> **PROBLEM TO WORK ON**:
Take the line that contains "U204 pin Q9: MOT -> none" as the start and the last line of the entries as the end, and print both and everything between them exactly, without the pictures.

# # # # # # #

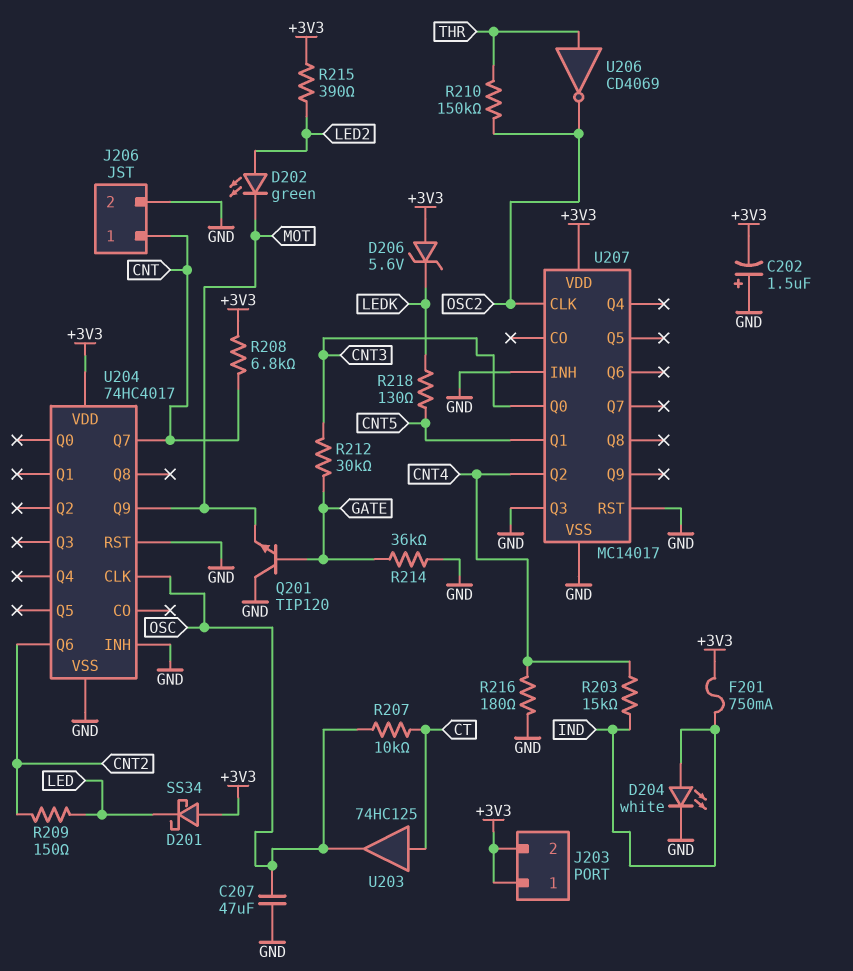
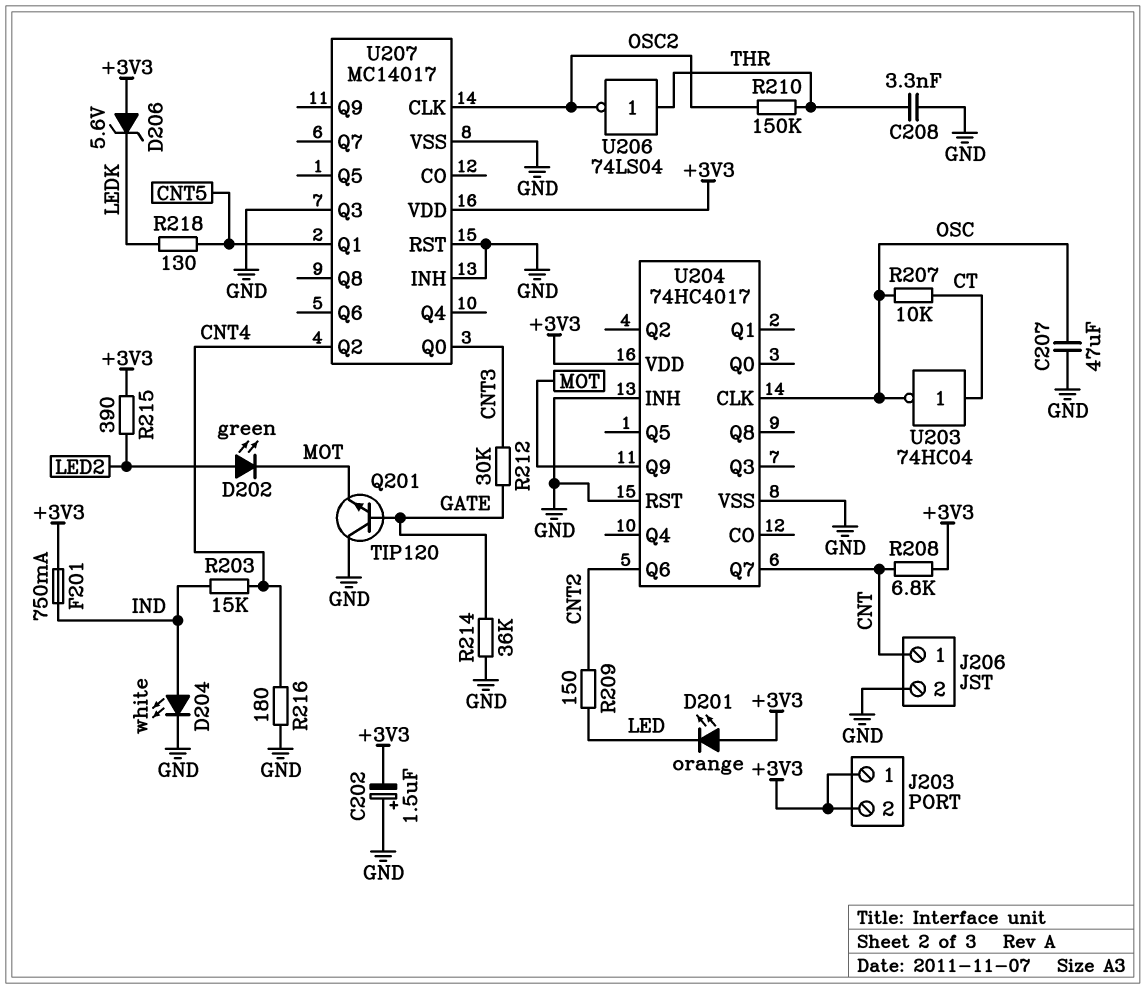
C208: none -> 3.3nF (GND, THR)
D201: schottky SS34 (A +3V3, K LED) -> LED orange (A +3V3, K LED)
U203: buffer 74HC125 (in CT, out OSC) -> NOT 74HC04 (in CT, out OSC)
U206: NOT CD4069 (in THR, out OSC2) -> NOT 74LS04 (in THR, out OSC2)

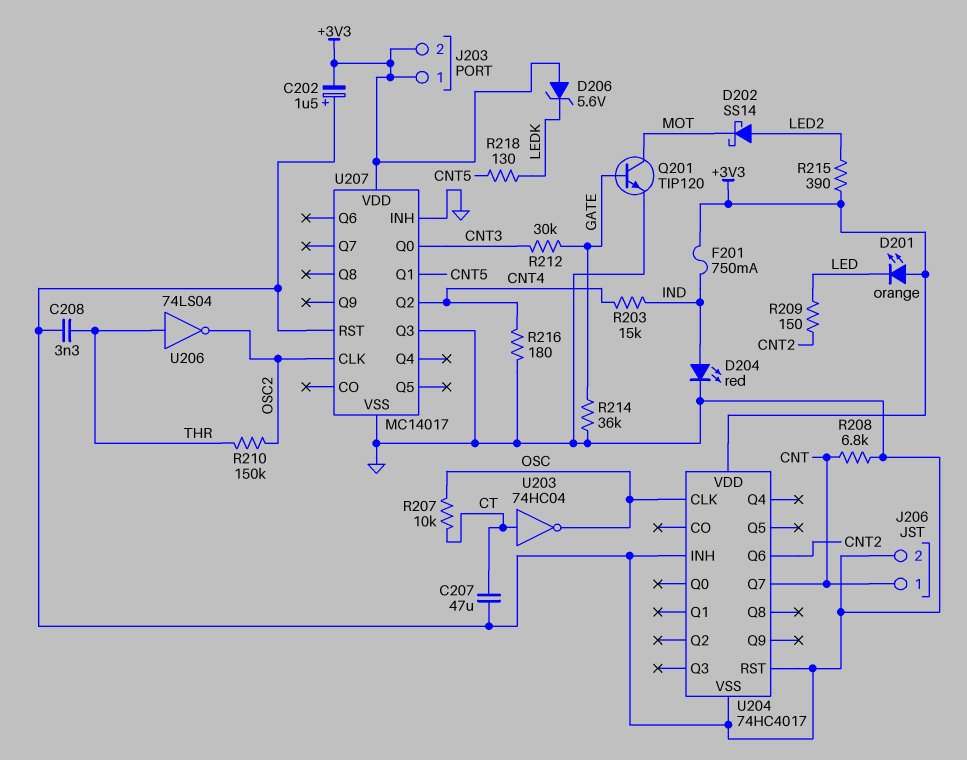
C207: 47uF (GND, OSC) -> 47uF (CT, GND)
D202: LED green (A LED2, K MOT) -> schottky SS14 (A LED2, K MOT)
D204: LED white (A IND, K GND) -> LED red (A IND, K GND)
Q201: NPN TIP120 (B GATE, C GND, E MOT) -> NPN TIP120 (B GATE, C MOT, E GND)
R208: 6.8k (+3V3, CNT) -> 6.8k (CNT, GND)
U204 pin Q9: MOT -> none

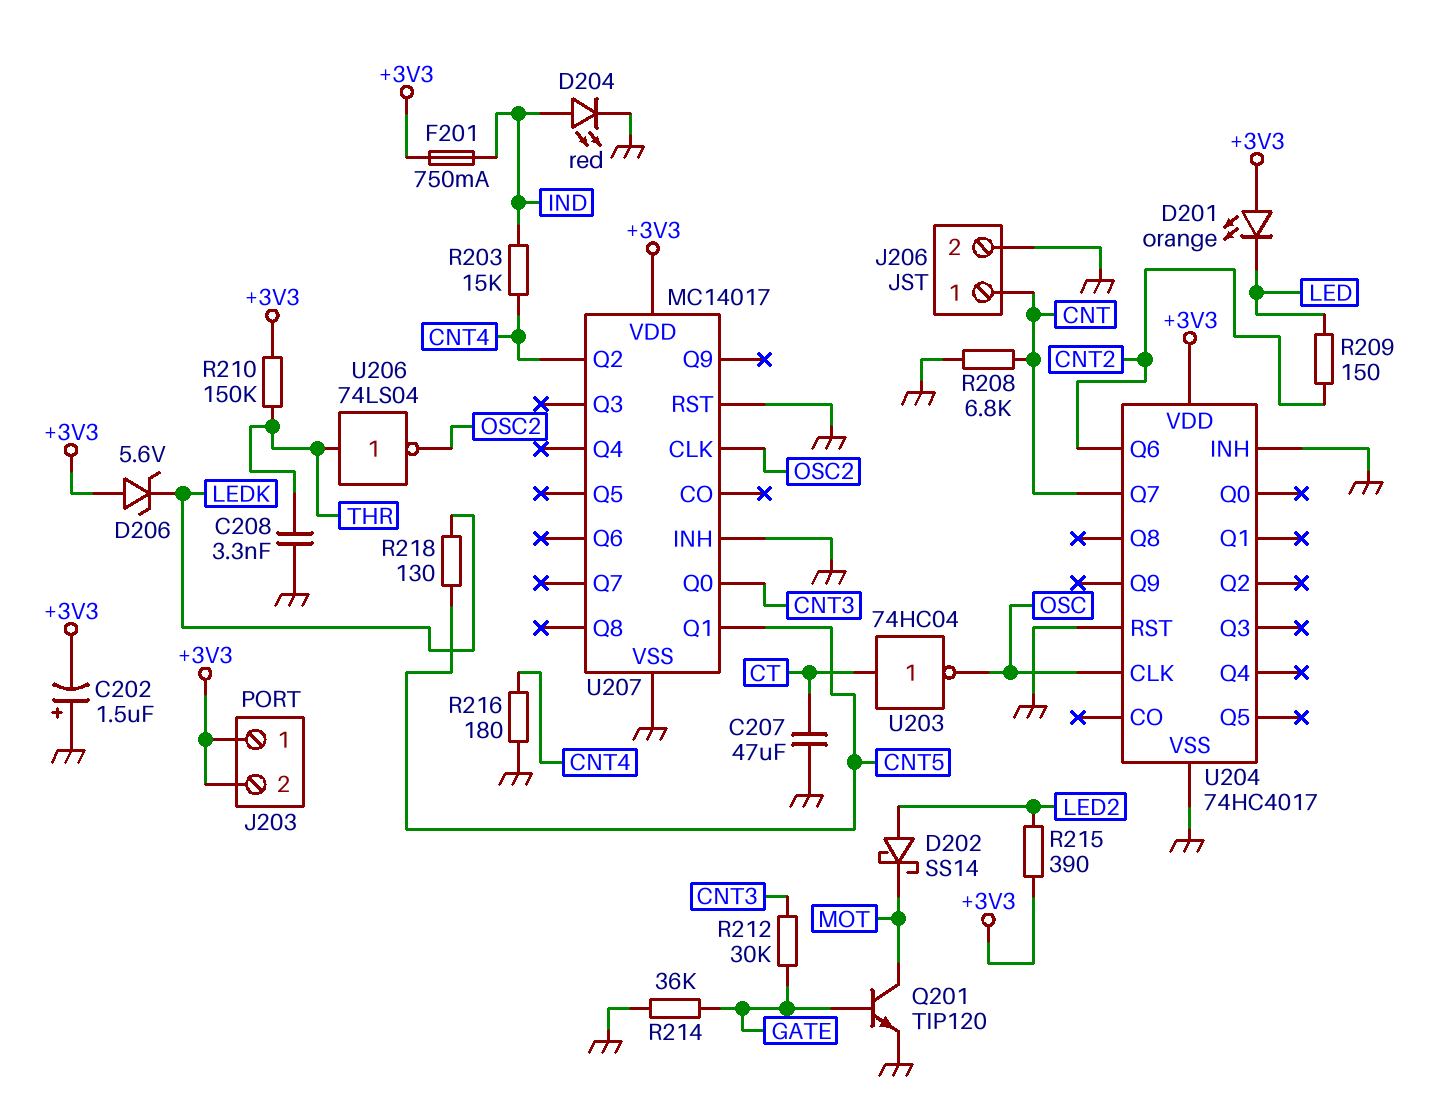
R207: 10k (CT, OSC) -> none
R210: 150k (OSC2, THR) -> 150k (+3V3, THR)
U207 pin Q3: GND -> none

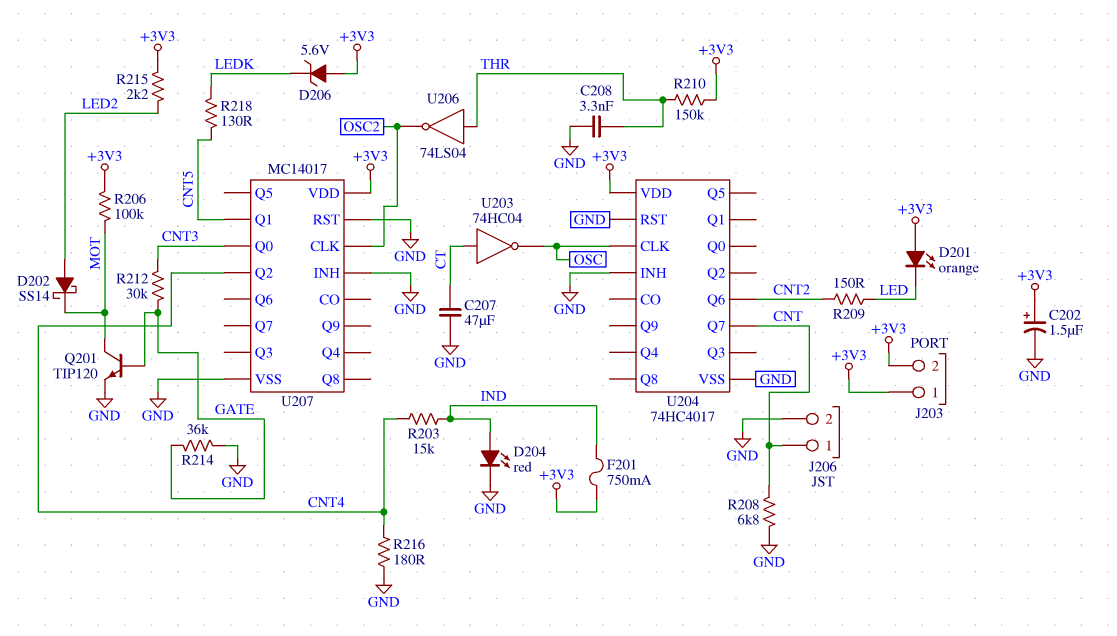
C202: 1.5uF (plus GND, minus +3V3) -> 1.5uF (plus +3V3, minus GND)
R206: none -> 100k (+3V3, MOT)
R215: 390 (+3V3, LED2) -> 2.2k (+3V3, LED2)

# # # # # # #

> **WRITTEN RESPONSE**:
U204 pin Q9: MOT -> none

R207: 10k (CT, OSC) -> none
R210: 150k (OSC2, THR) -> 150k (+3V3, THR)
U207 pin Q3: GND -> none

C202: 1.5uF (plus GND, minus +3V3) -> 1.5uF (plus +3V3, minus GND)
R206: none -> 100k (+3V3, MOT)
R215: 390 (+3V3, LED2) -> 2.2k (+3V3, LED2)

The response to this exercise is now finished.